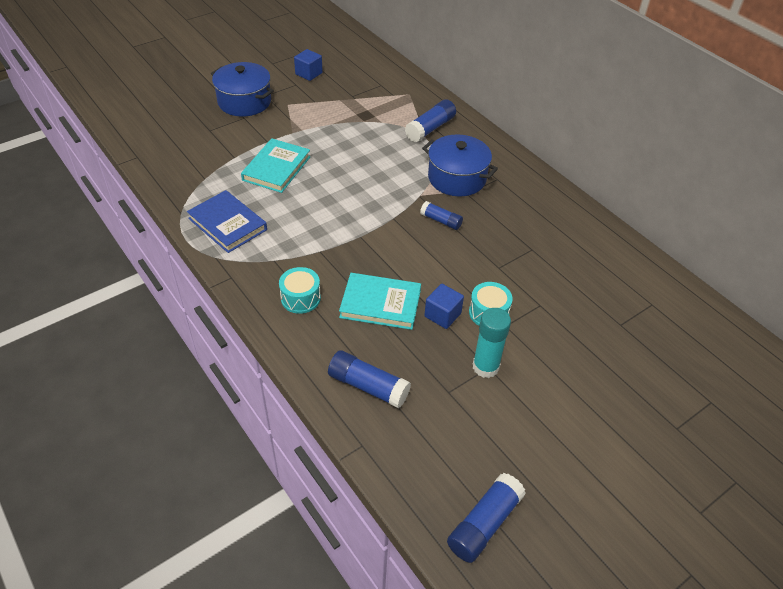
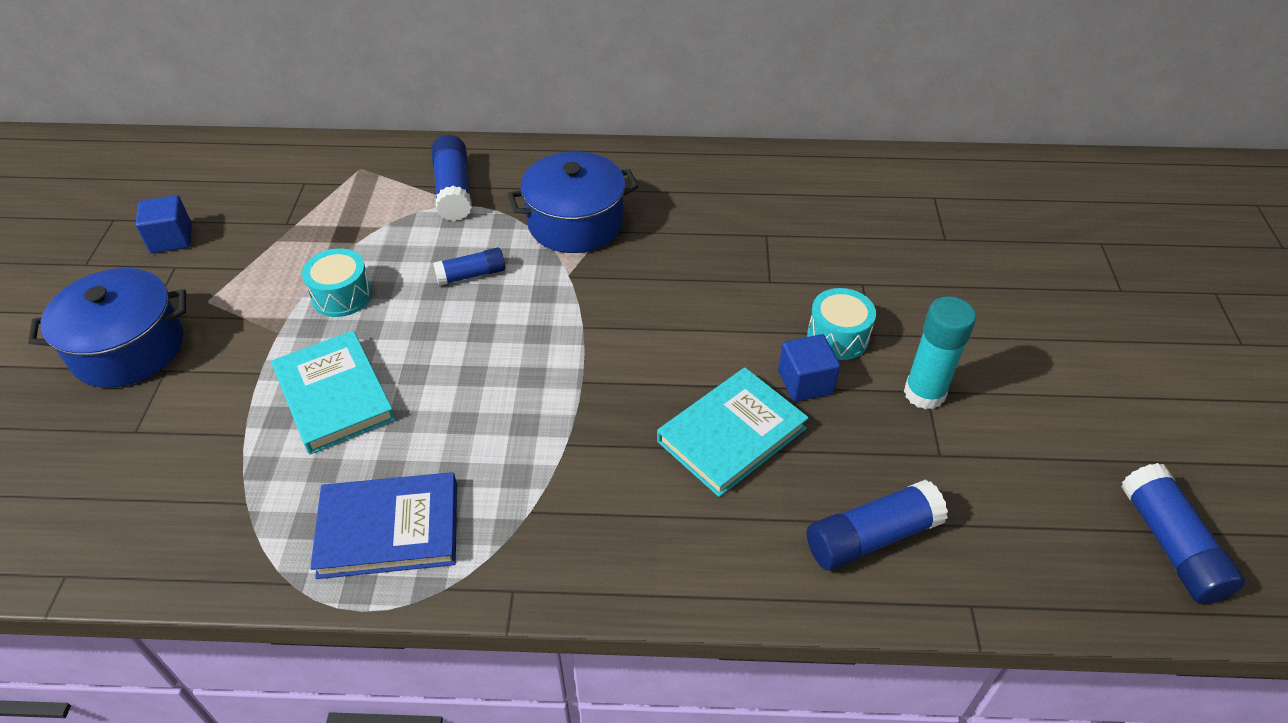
camera: 50 degrees left, 0 degrees up
(300, 298) = (640, 522): turquoise drum -> turquoise drum (342, 295)
(441, 221) = (637, 284): blue glue stick -> blue glue stick (471, 275)

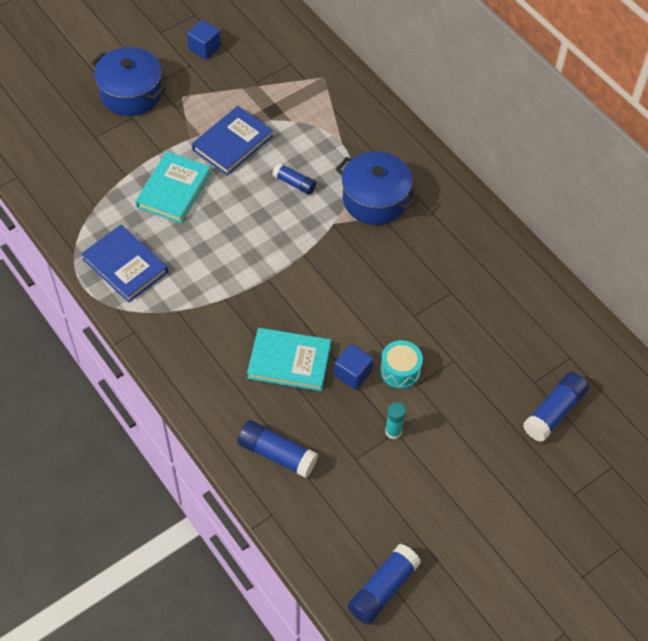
camera: 50 degrees right, 10 degrees up
(342, 295) = (232, 143): turquoise drum -> blue book
(453, 190) = (347, 129): blue glue stick -> blue glue stick (554, 412)
(924, 393) = (393, 431): turquoise glue stick -> turquoise glue stick, size x0.64

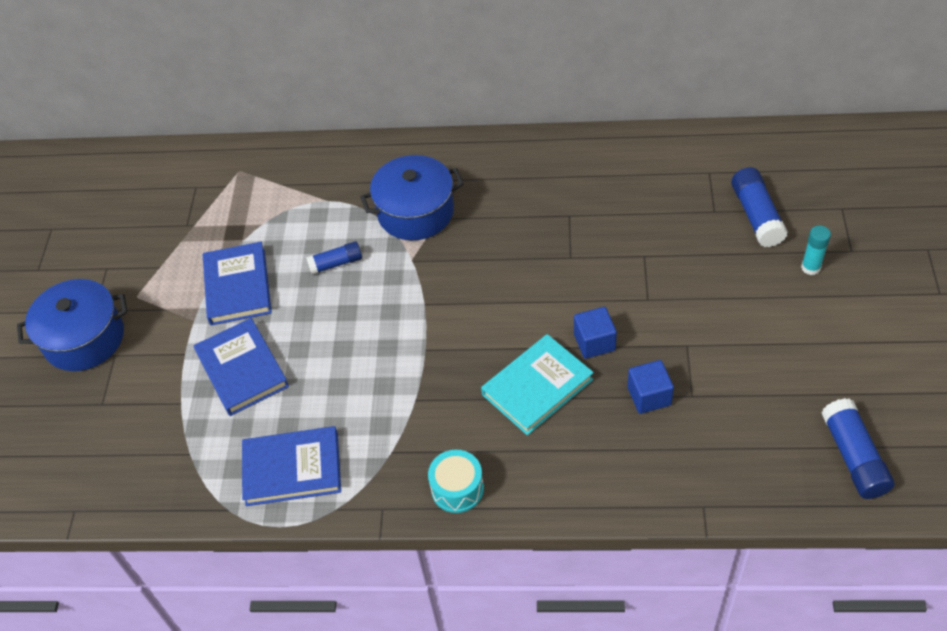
camera: 45 degrees left, 5 degrees down
(174, 190) = (242, 369): turquoise book -> blue book
(204, 48) = (99, 244): blue cube -> blue cube (649, 396)
(277, 454) = (636, 460): blue glue stick -> none
(393, 431) = (685, 347): turquoise glue stick -> turquoise glue stick (810, 267)
(400, 370) = (621, 303): turquoise drum -> turquoise drum (457, 488)

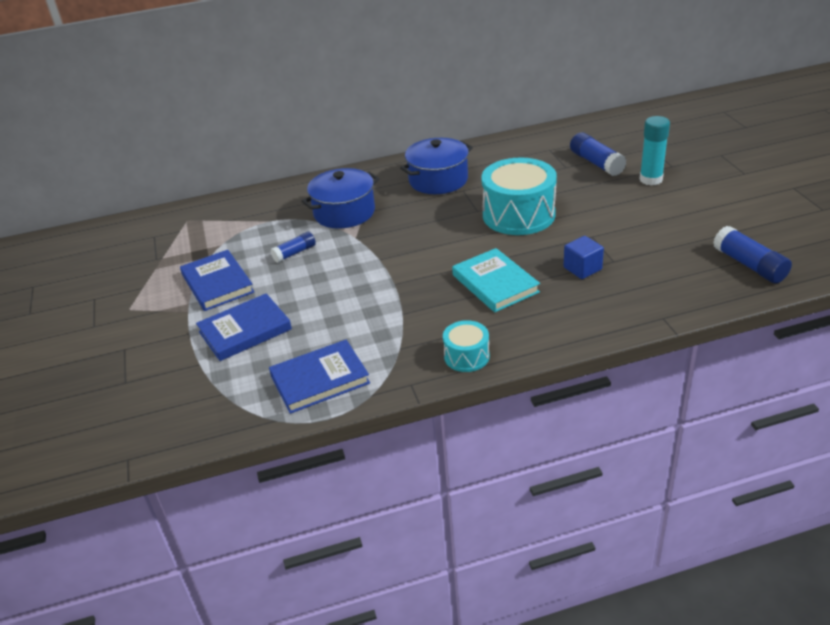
camera: 20 degrees left, 15 degrees down
(84, 338) = (91, 345): blue pot -> blue pot (438, 180)
(242, 369) = (245, 330): blue book -> blue book turned 75 degrees counterclockwise
(537, 387) = (495, 283): turquoise book -> turquoise book turned 60 degrees counterclockwise
(594, 342) = (523, 250): blue cube -> none
(616, 280) = (518, 215): none -> turquoise drum
(810, 267) = (651, 179): turquoise glue stick -> turquoise glue stick, size x1.57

* **Written task**: Leave the pictures out and reproduce every record above exactly.

* **Output of the task**:
camera: 50 degrees left, 0 degrees up
(300, 298) = (640, 522): turquoise drum -> turquoise drum (342, 295)
(441, 221) = (637, 284): blue glue stick -> blue glue stick (471, 275)

camera: 50 degrees right, 10 degrees up
(342, 295) = (232, 143): turquoise drum -> blue book
(453, 190) = (347, 129): blue glue stick -> blue glue stick (554, 412)
(924, 393) = (393, 431): turquoise glue stick -> turquoise glue stick, size x0.64

camera: 45 degrees left, 5 degrees down
(174, 190) = (242, 369): turquoise book -> blue book
(204, 48) = (99, 244): blue cube -> blue cube (649, 396)
(277, 454) = (636, 460): blue glue stick -> none
(393, 431) = (685, 347): turquoise glue stick -> turquoise glue stick (810, 267)
(400, 370) = (621, 303): turquoise drum -> turquoise drum (457, 488)

camera: 20 degrees left, 15 degrees down
(84, 338) = (91, 345): blue pot -> blue pot (438, 180)
(242, 369) = (245, 330): blue book -> blue book turned 75 degrees counterclockwise
(537, 387) = (495, 283): turquoise book -> turquoise book turned 60 degrees counterclockwise
(594, 342) = (523, 250): blue cube -> none
(616, 280) = (518, 215): none -> turquoise drum
(810, 267) = (651, 179): turquoise glue stick -> turquoise glue stick, size x1.57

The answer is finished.